======== Data excerpts ========

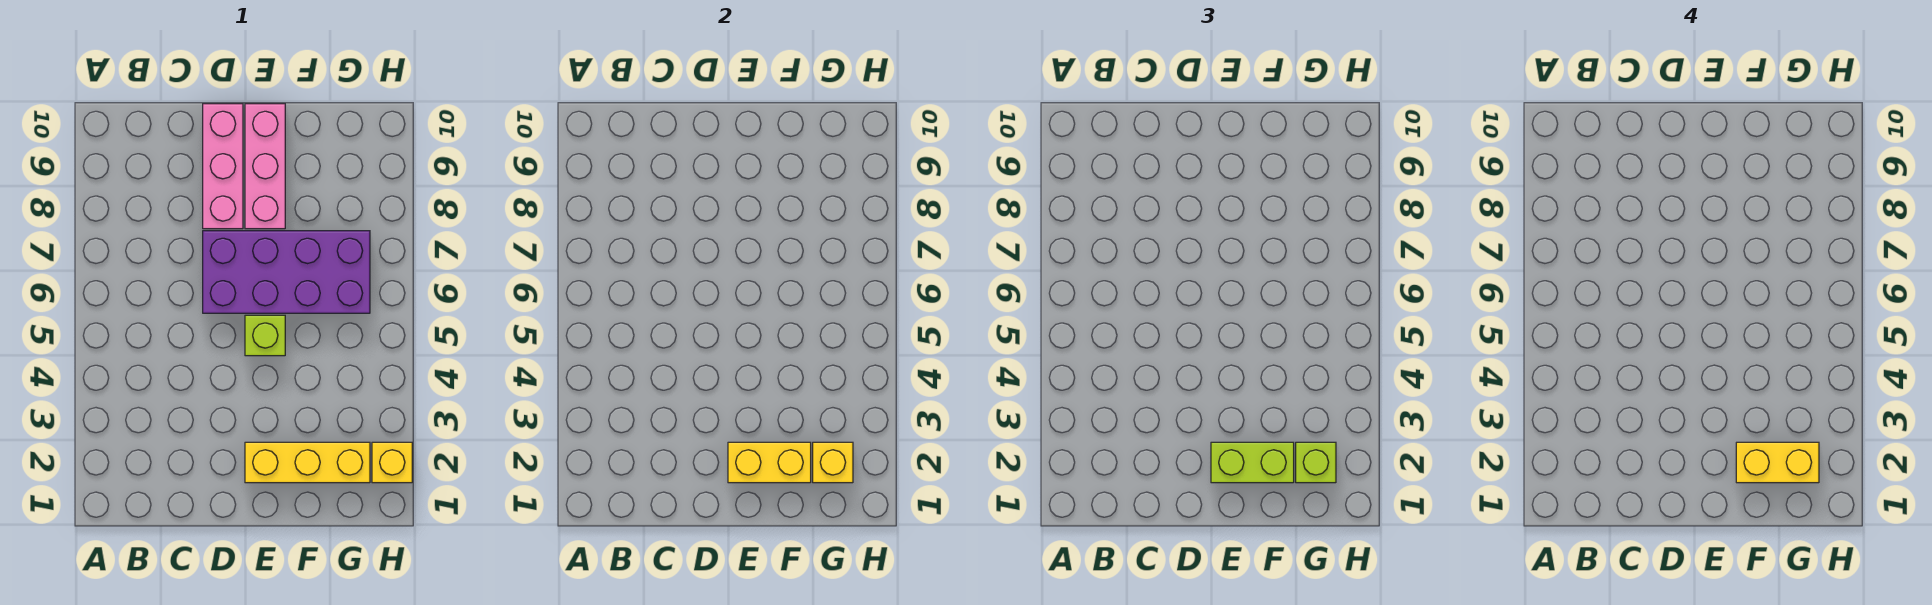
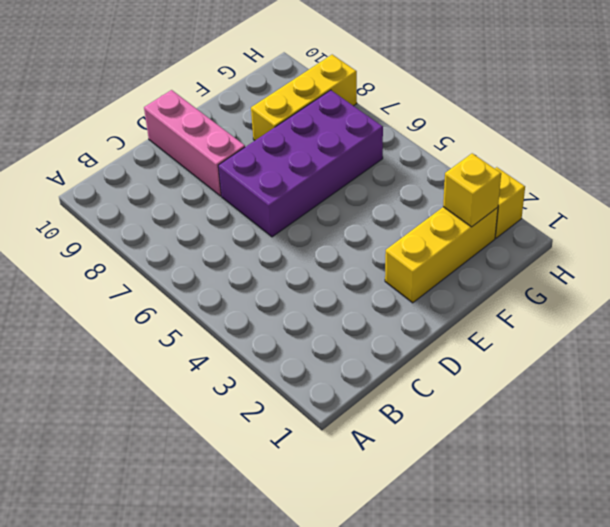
yellow brick F8:H8 level 1 -> none
none -> lime brick E5 level 1
none -> pink brick E8:E10 level 1

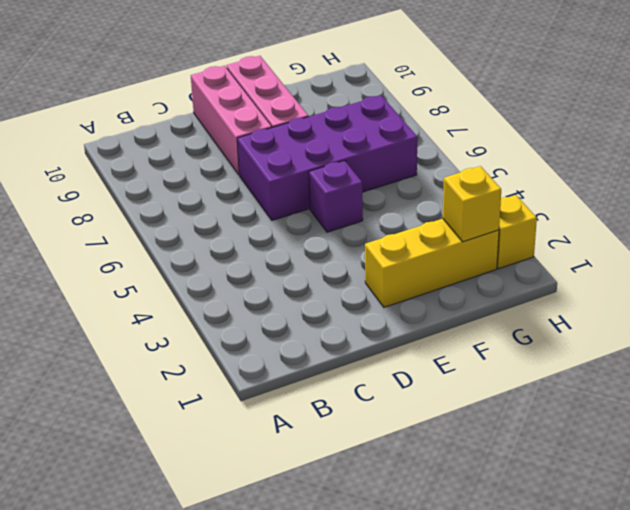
purple brick E5 level 1 -> lime brick E5 level 1
none -> yellow brick E2:F2 level 2
none -> lime brick E2:F2 level 3

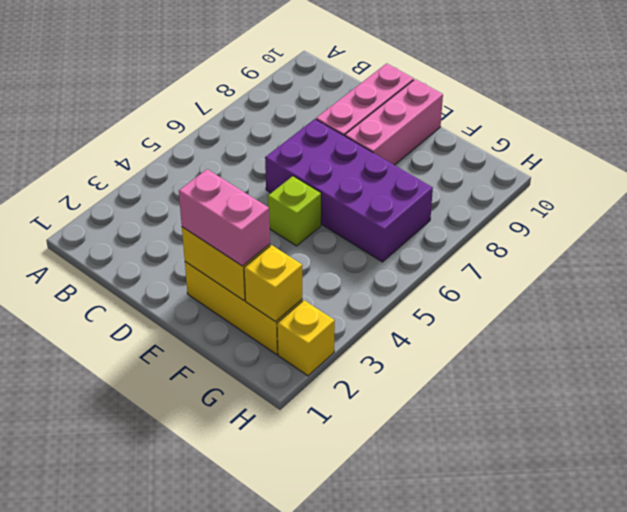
pink brick E2:F2 level 3 -> lime brick E2:F2 level 3
none -> lime brick G2 level 3
none -> yellow brick F2:G2 level 4

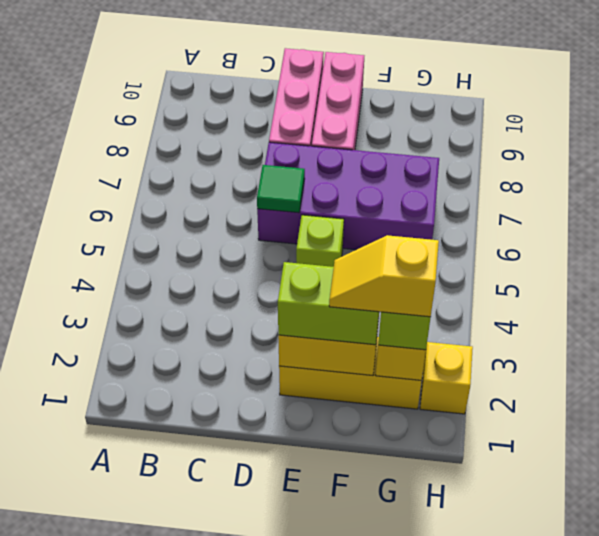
green tile D6 level 2 -> none
yellow slope F2:G2 level 4 top G -> yellow brick F2:G2 level 4

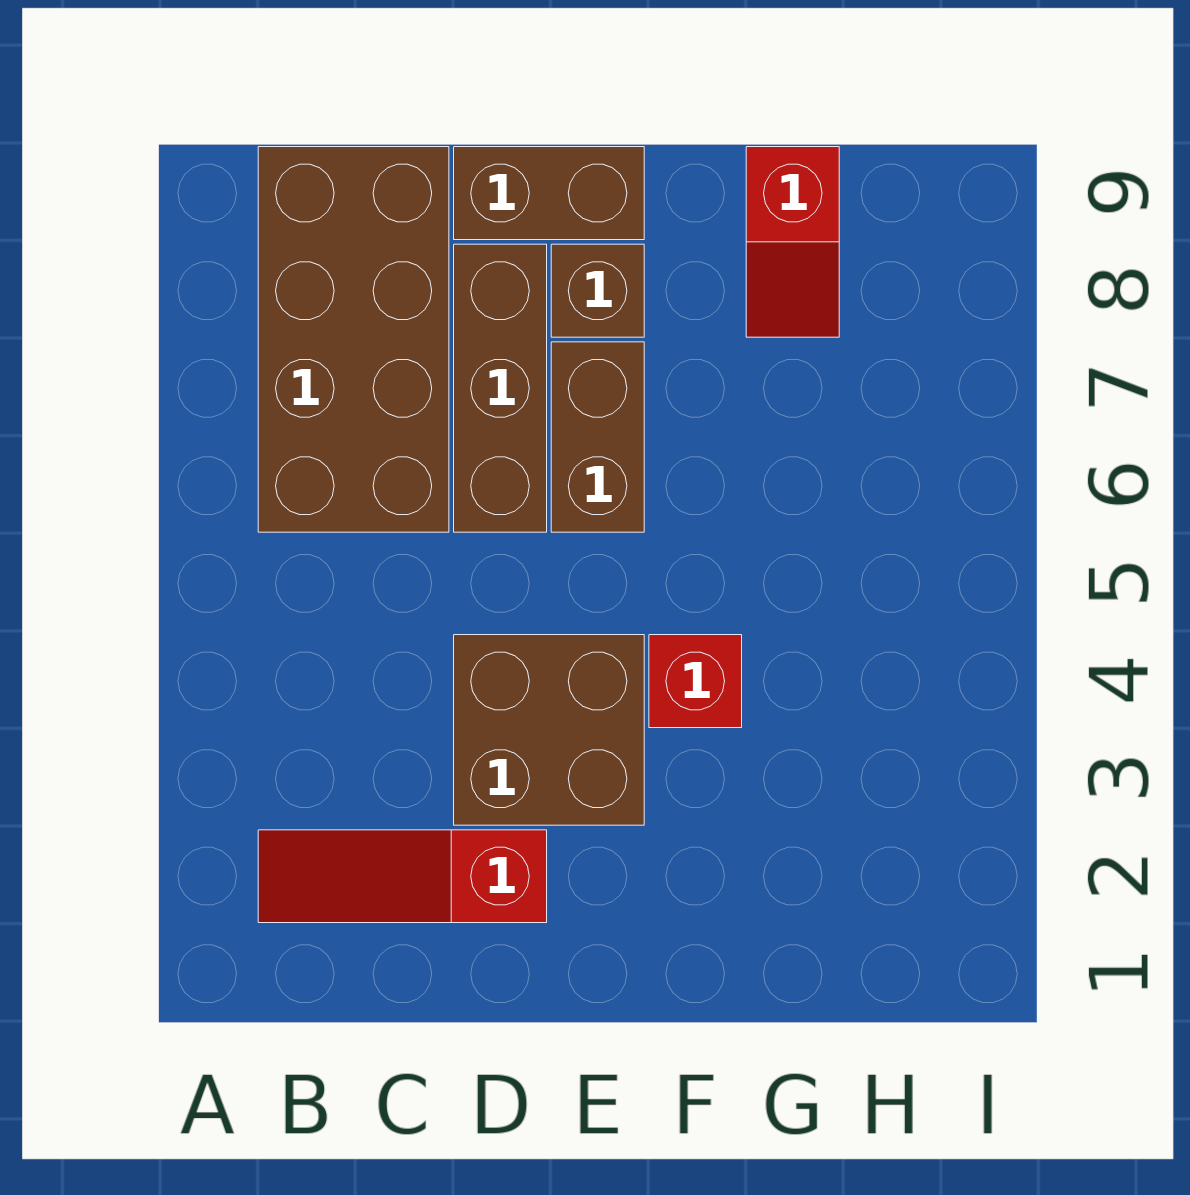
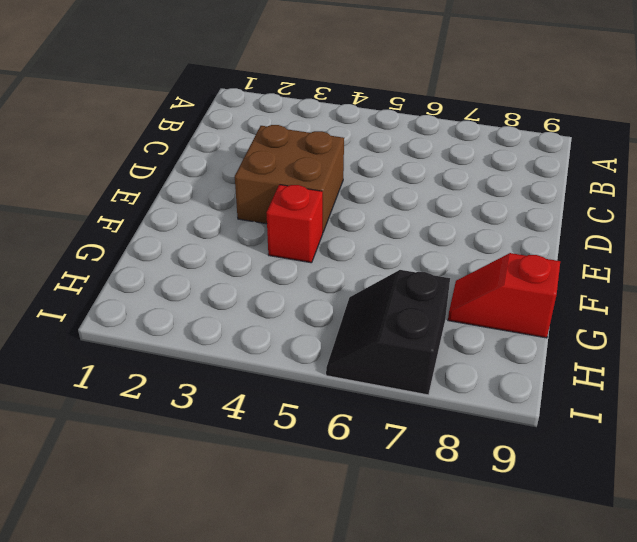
black slope H6:I7 level 1 top 7 -> none
none -> red slope B2:D2 level 1 top D
none -> brown brick B6:C9 level 1

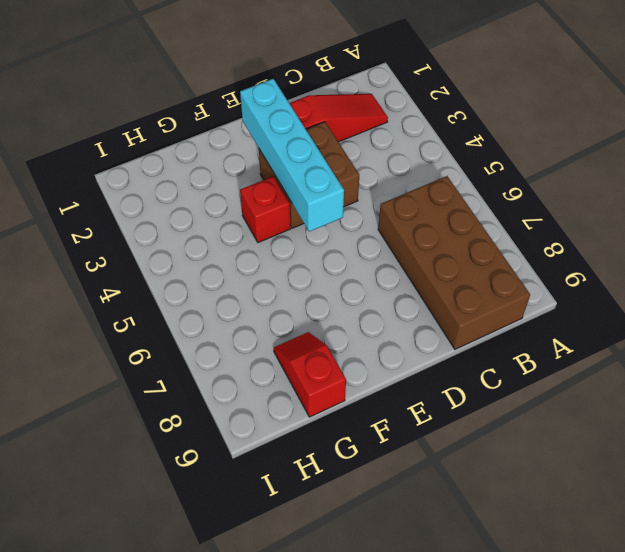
cyan brick E2:E5 level 2 -> none
none -> brown brick D6:D8 level 1
none -> brown brick D9:E9 level 1

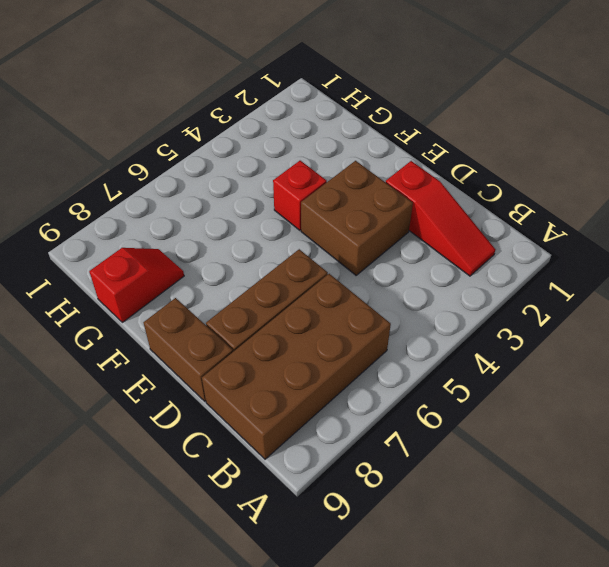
none -> brown brick E6:E7 level 1
none -> brown brick E8 level 1

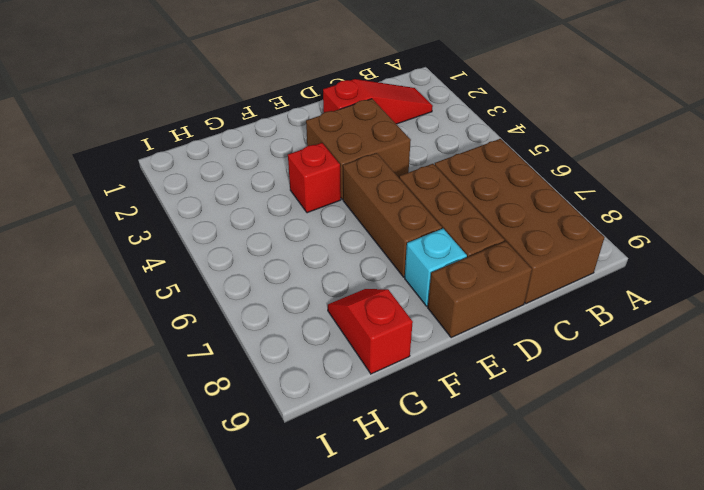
brown brick E5:E7 level 1 -> brown brick E6:E7 level 1
cyan brick E8 level 1 -> brown brick E8 level 1

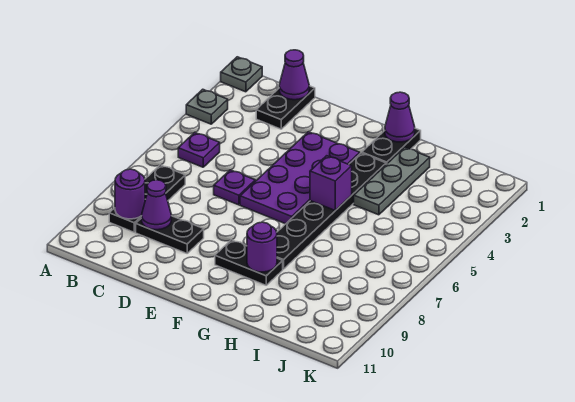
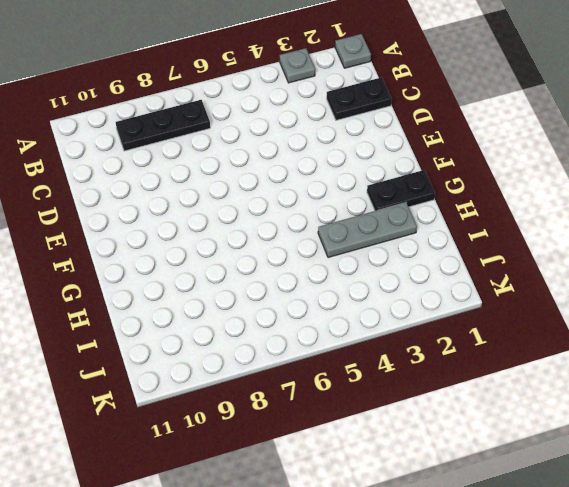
none -> purple plate B5 level 1
none -> black plate C9:D9 level 1
none -> purple plate D6 level 1

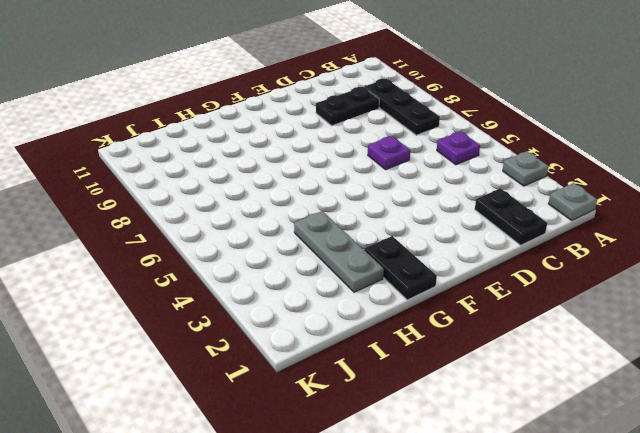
none -> purple plate E3:F6 level 1
none -> black plate F9:G9 level 1
none -> black plate G3:G8 level 1

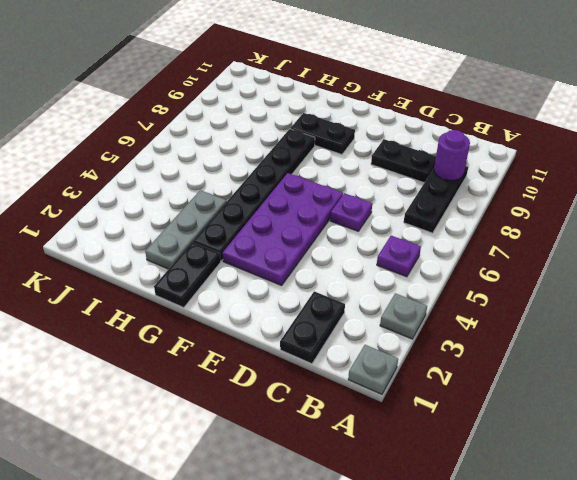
none -> purple cone C1 level 2
none -> purple cone C9 level 2
none -> purple cone G1 level 2

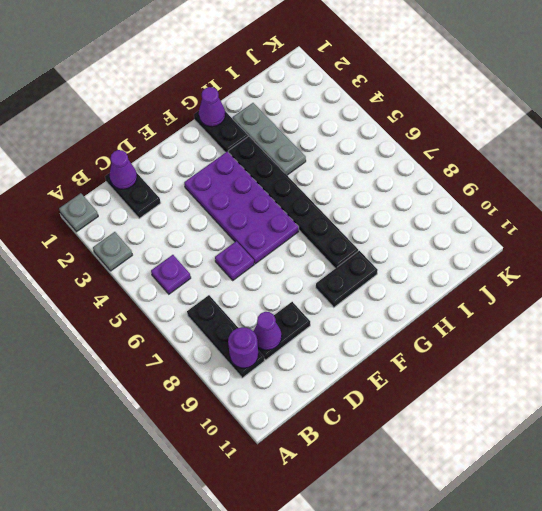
none -> purple brick G5 level 2
none -> purple round brick G9 level 2

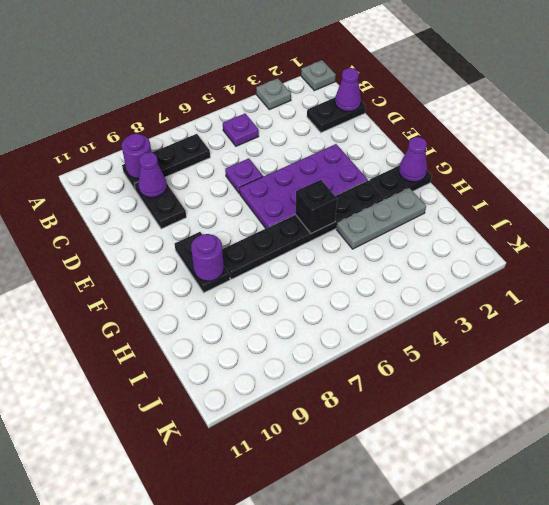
black brick G5 level 2 -> purple brick G5 level 2

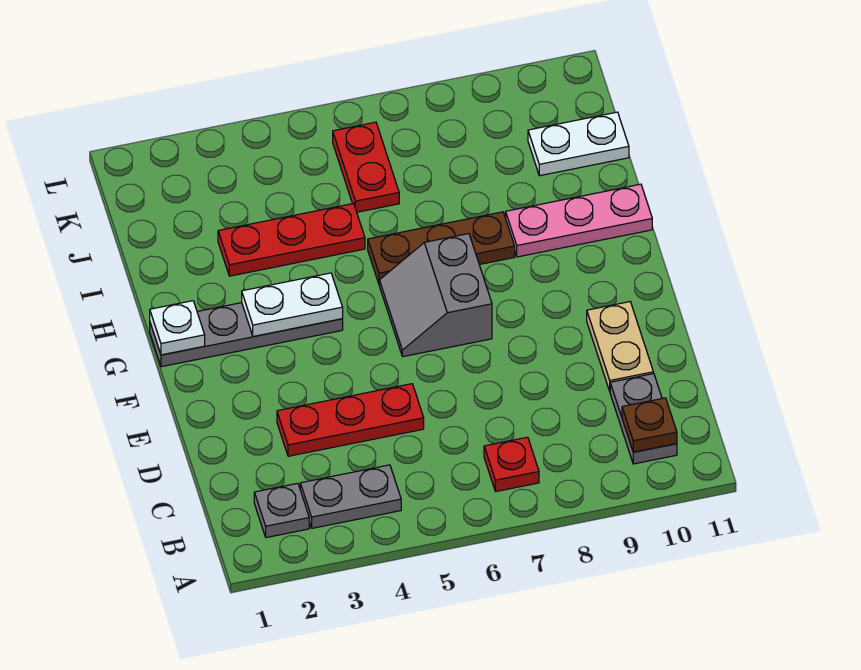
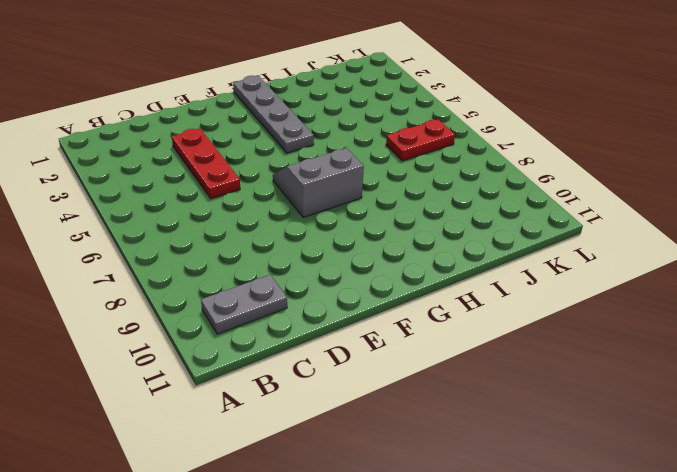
none -> grey plate B2 level 1
none -> grey plate B3:B4 level 1
none -> red plate B7 level 1

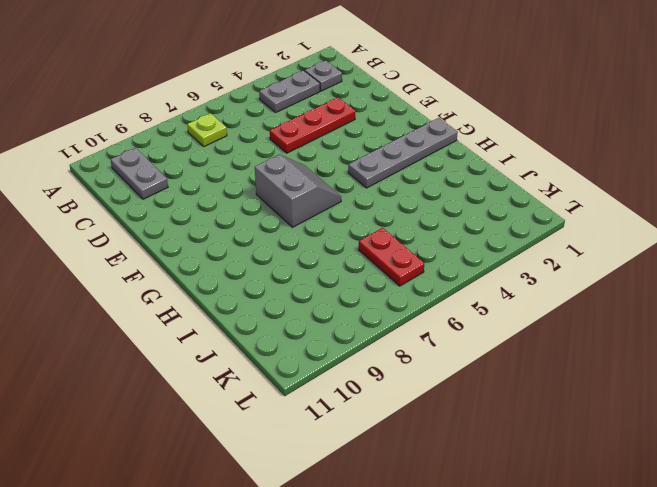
lime plate B7 level 1 -> red plate B7 level 1
none -> tan plate D10:E10 level 1
none -> brown plate H6:H8 level 1
none -> pink plate H9:H11 level 1

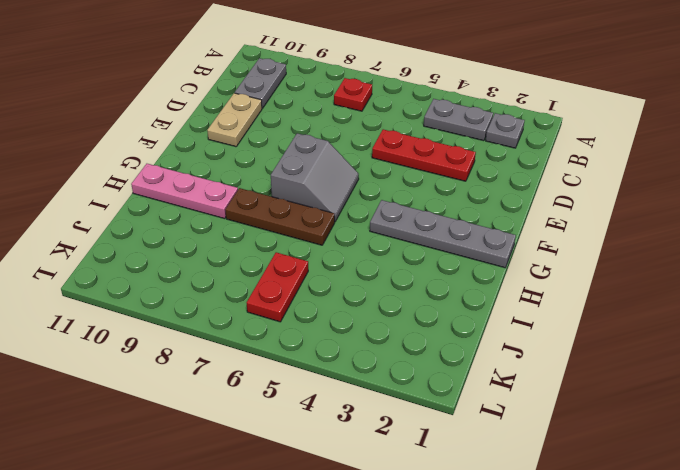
none -> red plate I3:I5 level 1
none -> white plate J10:J11 level 1
none -> brown plate B10 level 2

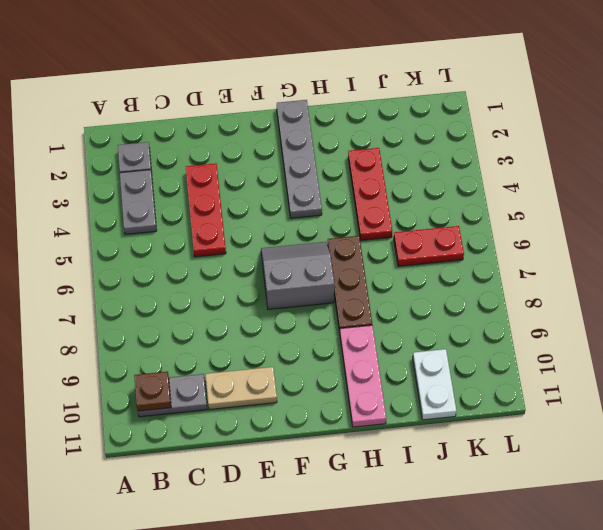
none -> red plate B7 level 1
none -> white plate G1 level 2
none -> white plate G3:G4 level 2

========

→ **Work to be completed**: Your reply should consist solely of the lines above, from the opening line through the line with "yellow slope F2:G2", reproduced exactly and without pictures.

→ **Solution**:
yellow brick F8:H8 level 1 -> none
none -> lime brick E5 level 1
none -> pink brick E8:E10 level 1

purple brick E5 level 1 -> lime brick E5 level 1
none -> yellow brick E2:F2 level 2
none -> lime brick E2:F2 level 3

pink brick E2:F2 level 3 -> lime brick E2:F2 level 3
none -> lime brick G2 level 3
none -> yellow brick F2:G2 level 4

green tile D6 level 2 -> none
yellow slope F2:G2 level 4 top G -> yellow brick F2:G2 level 4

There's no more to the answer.